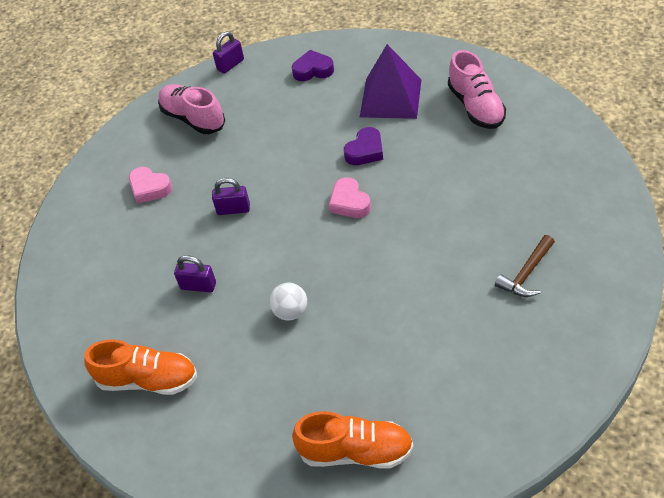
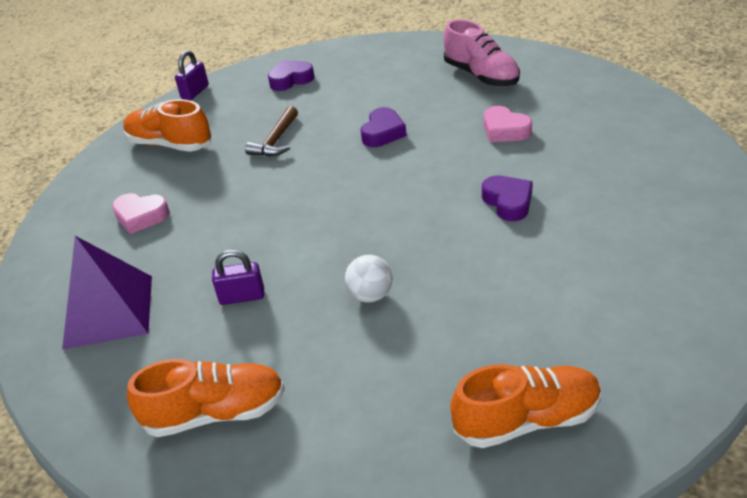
camera: 20 degrees left, 10 degrees down
(193, 118) = (170, 144): pink shoe -> orange shoe
(233, 209) = (254, 214): purple padlock -> none
(349, 202) = (388, 179): pink heart -> pink heart (505, 130)
(391, 98) = (387, 85): purple pyramid -> purple pyramid (109, 311)
(434, 252) = (508, 202): none -> purple heart
(526, 274) = (620, 198): brown hammer -> brown hammer (276, 141)

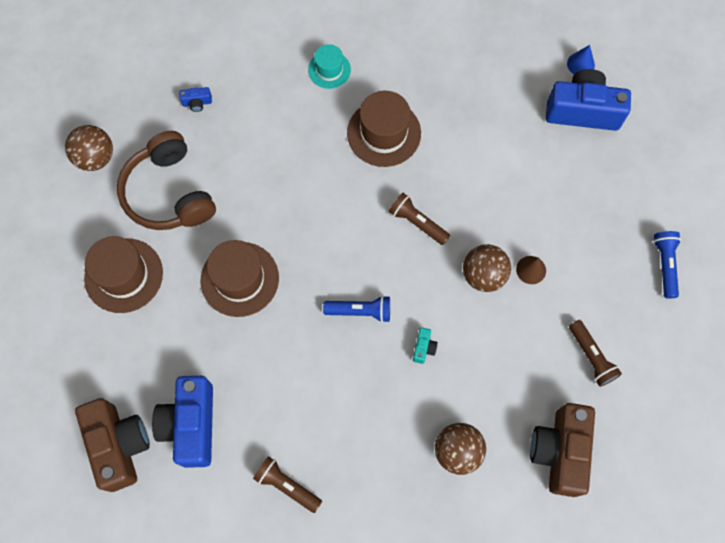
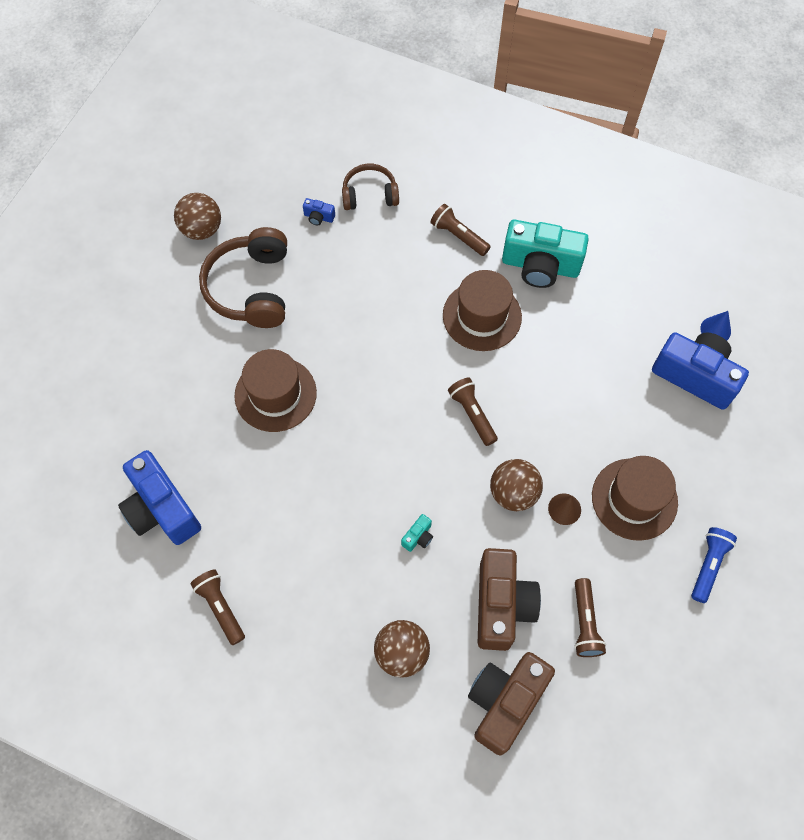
camera: 25 degrees right, 5 degrees down
(119, 445) = (88, 498): brown camera -> brown camera (501, 605)
(123, 275) = (172, 345): brown hat -> brown hat (634, 499)
(191, 425) = (162, 509): blue camera -> blue camera turned 60 degrees counterclockwise
(232, 63) = (369, 194): none -> brown headphones
(329, 70) = (458, 236): turquoise hat -> brown flashlight
(360, 311) = (374, 474): blue flashlight -> none
(412, 68) = (540, 266): none -> turquoise camera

────────────────────

#### Directive:
Copy each line of the records containing the string "degrees".

#### Task output:
camera: 20 degrees left, 10 degrees down
camera: 25 degrees right, 5 degrees down
(191, 425) = (162, 509): blue camera -> blue camera turned 60 degrees counterclockwise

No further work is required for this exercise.